Records from a data collection:
========

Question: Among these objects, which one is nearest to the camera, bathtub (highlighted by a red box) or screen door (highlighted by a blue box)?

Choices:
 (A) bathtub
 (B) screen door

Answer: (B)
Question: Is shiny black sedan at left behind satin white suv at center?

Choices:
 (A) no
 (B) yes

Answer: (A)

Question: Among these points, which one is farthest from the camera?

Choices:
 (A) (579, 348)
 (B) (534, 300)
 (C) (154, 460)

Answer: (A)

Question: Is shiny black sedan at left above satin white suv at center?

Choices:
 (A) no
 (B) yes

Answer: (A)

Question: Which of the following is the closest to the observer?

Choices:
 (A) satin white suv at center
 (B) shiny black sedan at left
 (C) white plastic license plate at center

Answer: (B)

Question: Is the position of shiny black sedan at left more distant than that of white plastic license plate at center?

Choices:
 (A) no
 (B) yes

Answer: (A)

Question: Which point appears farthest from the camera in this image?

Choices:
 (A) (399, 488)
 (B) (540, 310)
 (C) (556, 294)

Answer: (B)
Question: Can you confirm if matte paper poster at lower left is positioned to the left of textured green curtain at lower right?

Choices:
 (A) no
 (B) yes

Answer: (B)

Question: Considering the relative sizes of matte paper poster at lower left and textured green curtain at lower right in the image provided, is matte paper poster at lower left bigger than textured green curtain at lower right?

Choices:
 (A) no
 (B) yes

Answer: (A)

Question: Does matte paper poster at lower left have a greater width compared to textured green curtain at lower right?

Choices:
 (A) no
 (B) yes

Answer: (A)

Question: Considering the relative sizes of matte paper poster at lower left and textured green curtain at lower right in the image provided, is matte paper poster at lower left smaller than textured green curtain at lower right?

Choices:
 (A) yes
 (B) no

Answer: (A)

========

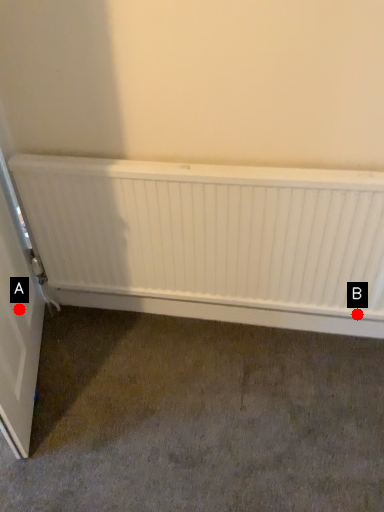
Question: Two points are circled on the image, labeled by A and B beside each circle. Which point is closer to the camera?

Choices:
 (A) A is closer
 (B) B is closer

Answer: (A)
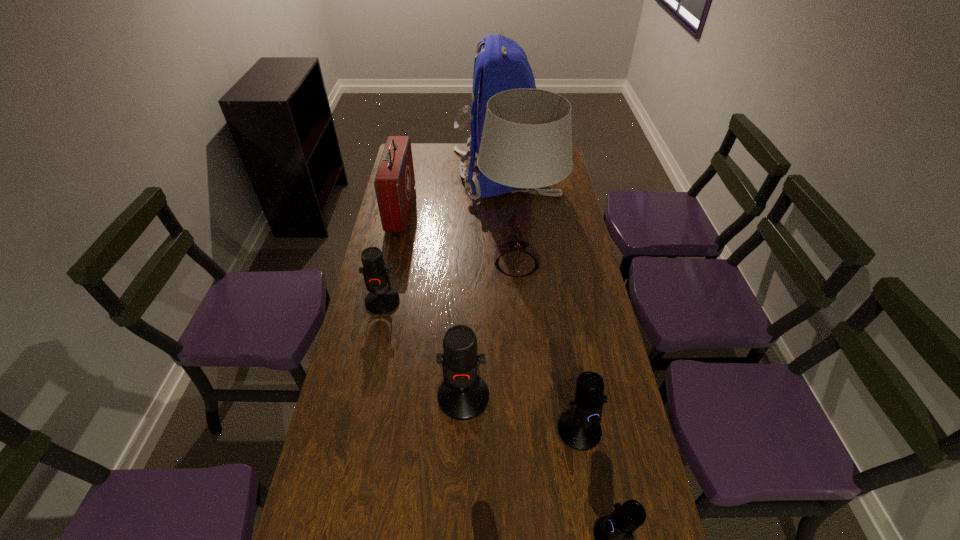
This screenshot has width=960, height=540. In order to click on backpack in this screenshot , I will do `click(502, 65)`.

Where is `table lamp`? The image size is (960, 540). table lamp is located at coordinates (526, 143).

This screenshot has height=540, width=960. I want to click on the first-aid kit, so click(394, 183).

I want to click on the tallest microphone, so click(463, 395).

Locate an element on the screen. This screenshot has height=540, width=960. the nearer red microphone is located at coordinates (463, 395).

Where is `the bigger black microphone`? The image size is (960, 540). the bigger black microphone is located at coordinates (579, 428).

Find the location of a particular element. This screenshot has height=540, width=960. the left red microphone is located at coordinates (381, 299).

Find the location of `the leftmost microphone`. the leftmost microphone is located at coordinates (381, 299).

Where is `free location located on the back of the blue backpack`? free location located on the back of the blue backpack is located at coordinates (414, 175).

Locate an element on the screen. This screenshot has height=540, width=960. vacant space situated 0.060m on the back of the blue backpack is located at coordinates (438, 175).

========

Your instructions:
Edit everything from the line containing "Question: Among these objects, which" down to the line containing "Question: Is the", replacing "shiny black sedan" with "glossy black sedan" and keeping all else unchanged.

Problem solution:
Question: Among these objects, which one is nearest to the camera, bathtub (highlighted by a red box) or screen door (highlighted by a blue box)?

Choices:
 (A) bathtub
 (B) screen door

Answer: (B)
Question: Is glossy black sedan at left behind satin white suv at center?

Choices:
 (A) no
 (B) yes

Answer: (A)

Question: Among these points, which one is farthest from the camera?

Choices:
 (A) (579, 348)
 (B) (534, 300)
 (C) (154, 460)

Answer: (A)

Question: Is glossy black sedan at left above satin white suv at center?

Choices:
 (A) no
 (B) yes

Answer: (A)

Question: Which of the following is the closest to the observer?

Choices:
 (A) satin white suv at center
 (B) glossy black sedan at left
 (C) white plastic license plate at center

Answer: (B)

Question: Is the position of glossy black sedan at left more distant than that of white plastic license plate at center?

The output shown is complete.